**Task input:**
# # # # #

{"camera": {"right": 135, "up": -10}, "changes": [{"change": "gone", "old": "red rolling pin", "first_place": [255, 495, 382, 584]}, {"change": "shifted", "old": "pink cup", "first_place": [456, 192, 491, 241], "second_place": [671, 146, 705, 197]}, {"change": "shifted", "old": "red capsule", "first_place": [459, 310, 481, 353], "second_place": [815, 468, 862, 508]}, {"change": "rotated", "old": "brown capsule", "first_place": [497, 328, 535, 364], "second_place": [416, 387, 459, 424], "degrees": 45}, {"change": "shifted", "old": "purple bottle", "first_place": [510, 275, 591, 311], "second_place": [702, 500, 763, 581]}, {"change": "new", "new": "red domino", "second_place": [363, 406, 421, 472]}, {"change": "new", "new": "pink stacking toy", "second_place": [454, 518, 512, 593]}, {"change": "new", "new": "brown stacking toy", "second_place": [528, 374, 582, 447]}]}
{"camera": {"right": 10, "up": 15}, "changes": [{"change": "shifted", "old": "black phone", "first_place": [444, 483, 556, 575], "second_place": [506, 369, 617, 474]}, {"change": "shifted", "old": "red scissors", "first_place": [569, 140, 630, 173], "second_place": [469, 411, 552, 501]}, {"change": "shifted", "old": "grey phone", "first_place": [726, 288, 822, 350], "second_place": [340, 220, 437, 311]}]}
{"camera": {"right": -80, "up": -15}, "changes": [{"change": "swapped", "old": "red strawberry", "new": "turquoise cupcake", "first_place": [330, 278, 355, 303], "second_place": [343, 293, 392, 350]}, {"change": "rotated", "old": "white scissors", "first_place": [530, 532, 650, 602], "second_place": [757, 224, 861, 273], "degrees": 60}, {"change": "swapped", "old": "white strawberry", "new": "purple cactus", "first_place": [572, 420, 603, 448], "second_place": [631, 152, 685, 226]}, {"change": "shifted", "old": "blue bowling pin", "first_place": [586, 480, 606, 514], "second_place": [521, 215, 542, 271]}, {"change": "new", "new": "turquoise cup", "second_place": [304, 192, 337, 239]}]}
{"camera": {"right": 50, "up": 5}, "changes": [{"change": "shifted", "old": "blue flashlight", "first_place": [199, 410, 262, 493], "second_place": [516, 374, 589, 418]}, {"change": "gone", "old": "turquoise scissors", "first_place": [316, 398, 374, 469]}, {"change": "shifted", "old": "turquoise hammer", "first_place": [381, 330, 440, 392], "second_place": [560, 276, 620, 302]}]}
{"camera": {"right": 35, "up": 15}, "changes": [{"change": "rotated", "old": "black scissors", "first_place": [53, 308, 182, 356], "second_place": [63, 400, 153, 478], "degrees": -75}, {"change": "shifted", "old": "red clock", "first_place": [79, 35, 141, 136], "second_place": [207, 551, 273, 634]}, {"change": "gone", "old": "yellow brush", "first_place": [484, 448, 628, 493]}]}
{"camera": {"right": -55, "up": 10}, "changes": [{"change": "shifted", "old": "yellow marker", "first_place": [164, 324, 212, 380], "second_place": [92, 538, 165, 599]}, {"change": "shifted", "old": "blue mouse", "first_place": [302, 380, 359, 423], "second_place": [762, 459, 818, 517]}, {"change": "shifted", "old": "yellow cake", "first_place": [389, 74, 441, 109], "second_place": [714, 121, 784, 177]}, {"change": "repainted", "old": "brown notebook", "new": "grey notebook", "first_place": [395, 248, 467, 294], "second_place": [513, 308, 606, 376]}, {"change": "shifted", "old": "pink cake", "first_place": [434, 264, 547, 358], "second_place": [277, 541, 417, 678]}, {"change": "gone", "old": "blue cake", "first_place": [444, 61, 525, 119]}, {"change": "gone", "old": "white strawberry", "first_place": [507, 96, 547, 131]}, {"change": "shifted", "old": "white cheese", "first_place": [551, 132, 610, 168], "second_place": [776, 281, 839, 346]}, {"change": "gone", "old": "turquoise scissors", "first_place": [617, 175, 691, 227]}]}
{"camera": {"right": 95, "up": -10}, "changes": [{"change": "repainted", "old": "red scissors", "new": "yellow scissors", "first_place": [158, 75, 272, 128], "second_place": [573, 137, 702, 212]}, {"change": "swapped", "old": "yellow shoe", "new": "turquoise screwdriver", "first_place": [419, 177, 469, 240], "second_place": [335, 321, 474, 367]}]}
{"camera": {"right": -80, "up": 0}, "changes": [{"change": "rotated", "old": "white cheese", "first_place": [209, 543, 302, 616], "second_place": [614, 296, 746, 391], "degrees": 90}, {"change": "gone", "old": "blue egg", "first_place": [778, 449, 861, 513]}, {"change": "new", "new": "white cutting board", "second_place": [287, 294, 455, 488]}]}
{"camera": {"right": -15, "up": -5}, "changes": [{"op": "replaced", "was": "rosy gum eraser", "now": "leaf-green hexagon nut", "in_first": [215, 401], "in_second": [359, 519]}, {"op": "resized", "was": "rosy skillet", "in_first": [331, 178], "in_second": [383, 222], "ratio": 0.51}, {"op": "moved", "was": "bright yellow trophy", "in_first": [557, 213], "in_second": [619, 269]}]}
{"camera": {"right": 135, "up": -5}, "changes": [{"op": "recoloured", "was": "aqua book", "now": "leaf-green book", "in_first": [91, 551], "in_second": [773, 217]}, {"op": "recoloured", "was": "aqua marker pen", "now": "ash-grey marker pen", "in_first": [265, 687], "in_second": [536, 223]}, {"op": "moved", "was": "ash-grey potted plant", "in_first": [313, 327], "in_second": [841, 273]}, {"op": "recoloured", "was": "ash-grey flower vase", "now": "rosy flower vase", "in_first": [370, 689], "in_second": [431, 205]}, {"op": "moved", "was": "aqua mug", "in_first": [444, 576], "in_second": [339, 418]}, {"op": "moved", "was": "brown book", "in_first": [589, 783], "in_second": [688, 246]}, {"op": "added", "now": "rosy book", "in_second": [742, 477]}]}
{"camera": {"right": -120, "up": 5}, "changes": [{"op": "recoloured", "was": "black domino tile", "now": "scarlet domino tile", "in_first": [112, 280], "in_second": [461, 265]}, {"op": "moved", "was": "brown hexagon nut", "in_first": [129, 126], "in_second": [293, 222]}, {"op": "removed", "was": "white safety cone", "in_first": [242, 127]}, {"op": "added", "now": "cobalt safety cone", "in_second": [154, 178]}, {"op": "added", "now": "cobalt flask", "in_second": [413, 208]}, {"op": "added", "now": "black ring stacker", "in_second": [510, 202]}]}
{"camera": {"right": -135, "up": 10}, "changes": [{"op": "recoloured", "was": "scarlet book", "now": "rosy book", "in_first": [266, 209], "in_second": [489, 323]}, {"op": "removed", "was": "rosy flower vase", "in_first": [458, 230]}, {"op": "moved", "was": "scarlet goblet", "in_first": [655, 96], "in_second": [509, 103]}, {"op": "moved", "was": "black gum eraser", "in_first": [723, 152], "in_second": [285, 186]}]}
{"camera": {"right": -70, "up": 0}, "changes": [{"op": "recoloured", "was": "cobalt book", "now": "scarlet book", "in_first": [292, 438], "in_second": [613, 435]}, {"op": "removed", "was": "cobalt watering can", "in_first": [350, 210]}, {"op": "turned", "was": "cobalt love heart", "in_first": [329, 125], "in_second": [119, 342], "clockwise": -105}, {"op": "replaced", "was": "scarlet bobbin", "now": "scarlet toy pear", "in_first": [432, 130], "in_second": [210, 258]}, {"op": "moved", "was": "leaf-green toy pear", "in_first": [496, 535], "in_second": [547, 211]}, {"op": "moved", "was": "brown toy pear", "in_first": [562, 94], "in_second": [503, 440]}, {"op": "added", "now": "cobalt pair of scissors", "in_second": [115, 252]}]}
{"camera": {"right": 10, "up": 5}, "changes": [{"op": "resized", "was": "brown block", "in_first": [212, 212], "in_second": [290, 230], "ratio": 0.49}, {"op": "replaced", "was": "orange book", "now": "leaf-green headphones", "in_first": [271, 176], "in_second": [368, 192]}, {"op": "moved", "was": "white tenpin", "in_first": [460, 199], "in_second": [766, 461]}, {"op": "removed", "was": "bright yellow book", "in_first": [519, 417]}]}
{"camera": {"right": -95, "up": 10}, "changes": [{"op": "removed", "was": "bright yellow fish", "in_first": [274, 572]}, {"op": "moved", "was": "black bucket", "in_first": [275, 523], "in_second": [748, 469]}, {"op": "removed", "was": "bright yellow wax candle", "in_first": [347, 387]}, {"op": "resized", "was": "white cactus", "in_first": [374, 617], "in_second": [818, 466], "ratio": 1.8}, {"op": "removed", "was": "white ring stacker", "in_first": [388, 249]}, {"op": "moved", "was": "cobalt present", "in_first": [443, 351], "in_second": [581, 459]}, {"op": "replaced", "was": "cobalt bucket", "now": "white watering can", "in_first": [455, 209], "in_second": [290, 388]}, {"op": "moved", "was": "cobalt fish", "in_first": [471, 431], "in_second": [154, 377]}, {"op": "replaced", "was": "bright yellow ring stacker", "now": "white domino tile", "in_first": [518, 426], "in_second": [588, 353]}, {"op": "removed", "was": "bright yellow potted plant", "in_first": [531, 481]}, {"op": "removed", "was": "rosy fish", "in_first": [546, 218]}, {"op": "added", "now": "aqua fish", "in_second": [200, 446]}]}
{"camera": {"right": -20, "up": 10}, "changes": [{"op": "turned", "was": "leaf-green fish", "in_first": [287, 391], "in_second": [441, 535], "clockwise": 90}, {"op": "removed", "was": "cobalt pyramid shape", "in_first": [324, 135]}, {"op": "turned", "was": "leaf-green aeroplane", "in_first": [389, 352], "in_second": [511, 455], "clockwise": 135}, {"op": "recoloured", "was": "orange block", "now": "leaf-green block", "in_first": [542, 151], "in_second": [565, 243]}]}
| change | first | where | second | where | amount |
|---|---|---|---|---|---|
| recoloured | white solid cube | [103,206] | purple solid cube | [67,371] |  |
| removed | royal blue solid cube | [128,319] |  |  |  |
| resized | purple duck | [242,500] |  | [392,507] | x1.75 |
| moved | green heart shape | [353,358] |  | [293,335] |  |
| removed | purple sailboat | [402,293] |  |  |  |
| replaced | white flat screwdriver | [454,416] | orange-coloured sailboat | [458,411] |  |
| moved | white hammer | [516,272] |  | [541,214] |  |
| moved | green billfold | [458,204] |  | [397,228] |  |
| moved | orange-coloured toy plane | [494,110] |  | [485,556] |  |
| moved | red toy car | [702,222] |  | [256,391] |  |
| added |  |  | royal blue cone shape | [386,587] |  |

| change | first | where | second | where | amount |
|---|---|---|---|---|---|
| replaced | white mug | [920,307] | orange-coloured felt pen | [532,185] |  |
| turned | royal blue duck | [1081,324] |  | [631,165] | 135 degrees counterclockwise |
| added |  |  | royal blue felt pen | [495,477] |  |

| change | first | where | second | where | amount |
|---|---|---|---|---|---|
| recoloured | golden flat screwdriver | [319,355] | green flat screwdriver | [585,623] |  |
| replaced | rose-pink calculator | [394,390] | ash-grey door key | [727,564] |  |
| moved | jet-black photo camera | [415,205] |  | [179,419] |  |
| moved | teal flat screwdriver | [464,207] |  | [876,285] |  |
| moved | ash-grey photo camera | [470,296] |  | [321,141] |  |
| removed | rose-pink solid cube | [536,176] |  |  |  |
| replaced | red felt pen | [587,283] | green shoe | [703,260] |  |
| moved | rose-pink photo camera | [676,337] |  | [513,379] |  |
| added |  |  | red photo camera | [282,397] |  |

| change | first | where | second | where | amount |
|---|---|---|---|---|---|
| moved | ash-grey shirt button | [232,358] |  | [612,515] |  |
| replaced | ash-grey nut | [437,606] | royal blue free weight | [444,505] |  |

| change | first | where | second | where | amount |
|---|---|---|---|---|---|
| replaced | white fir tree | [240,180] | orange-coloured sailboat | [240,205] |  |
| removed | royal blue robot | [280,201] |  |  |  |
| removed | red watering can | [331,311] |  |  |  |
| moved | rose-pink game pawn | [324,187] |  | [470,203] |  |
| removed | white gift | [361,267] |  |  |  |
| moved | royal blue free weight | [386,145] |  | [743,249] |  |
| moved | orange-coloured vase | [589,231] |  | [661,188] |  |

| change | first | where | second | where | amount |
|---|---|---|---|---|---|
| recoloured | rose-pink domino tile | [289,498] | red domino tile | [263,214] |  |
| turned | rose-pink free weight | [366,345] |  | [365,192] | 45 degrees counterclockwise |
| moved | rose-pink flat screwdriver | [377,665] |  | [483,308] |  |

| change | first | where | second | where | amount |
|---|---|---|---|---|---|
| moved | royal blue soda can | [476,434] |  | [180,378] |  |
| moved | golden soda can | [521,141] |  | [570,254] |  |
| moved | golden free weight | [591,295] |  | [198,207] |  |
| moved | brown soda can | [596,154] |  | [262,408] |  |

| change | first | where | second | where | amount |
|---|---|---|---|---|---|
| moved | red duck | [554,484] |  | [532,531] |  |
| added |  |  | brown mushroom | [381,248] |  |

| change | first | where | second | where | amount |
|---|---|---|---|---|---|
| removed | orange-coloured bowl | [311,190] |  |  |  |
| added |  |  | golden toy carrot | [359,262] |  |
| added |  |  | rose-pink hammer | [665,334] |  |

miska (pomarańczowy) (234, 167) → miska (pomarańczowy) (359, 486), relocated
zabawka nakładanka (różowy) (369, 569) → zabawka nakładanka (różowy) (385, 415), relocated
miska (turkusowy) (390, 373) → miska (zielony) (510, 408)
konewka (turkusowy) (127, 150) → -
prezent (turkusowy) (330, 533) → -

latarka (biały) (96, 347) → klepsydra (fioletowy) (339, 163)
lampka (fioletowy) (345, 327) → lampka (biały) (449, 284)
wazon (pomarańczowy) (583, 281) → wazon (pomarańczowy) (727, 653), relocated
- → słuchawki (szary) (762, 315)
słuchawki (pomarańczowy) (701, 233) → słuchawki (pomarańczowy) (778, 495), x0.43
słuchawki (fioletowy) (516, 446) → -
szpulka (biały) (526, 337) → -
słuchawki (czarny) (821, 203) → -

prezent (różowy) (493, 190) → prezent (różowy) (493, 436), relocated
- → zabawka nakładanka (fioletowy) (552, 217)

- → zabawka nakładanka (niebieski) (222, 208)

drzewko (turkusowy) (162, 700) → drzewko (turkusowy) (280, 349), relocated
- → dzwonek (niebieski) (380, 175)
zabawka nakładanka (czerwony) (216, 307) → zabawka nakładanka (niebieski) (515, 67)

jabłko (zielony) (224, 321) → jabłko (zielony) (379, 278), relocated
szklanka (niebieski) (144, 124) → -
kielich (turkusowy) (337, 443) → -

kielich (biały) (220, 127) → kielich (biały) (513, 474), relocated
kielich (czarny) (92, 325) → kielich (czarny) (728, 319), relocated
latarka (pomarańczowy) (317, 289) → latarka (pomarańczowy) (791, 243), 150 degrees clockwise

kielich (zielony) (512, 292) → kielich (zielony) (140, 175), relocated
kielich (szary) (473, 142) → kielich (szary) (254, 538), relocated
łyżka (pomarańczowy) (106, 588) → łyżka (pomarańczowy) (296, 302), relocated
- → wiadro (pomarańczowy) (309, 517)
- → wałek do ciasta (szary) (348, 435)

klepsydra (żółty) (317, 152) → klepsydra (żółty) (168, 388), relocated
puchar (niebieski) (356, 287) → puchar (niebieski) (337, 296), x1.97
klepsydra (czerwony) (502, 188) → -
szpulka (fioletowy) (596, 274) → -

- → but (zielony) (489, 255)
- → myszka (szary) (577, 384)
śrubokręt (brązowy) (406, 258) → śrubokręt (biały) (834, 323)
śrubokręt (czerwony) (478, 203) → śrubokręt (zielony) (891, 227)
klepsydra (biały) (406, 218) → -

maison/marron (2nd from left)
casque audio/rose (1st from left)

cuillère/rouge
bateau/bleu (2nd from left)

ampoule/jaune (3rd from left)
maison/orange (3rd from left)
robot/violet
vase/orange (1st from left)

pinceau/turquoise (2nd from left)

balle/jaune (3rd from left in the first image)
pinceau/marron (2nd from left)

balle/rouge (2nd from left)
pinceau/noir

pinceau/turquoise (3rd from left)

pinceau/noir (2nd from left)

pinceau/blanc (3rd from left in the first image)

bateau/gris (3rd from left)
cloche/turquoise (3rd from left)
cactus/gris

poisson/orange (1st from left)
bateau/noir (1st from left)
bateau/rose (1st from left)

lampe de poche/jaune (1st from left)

# # # # #

**Try it:**
The expected answer is an exact copy of the lines above, beginning at the line with "orange-coloured toy plane" and ending at the line with "red toy car", with both ends in.

**Answer to this exercise:**
| moved | orange-coloured toy plane | [494,110] |  | [485,556] |  |
| moved | red toy car | [702,222] |  | [256,391] |  |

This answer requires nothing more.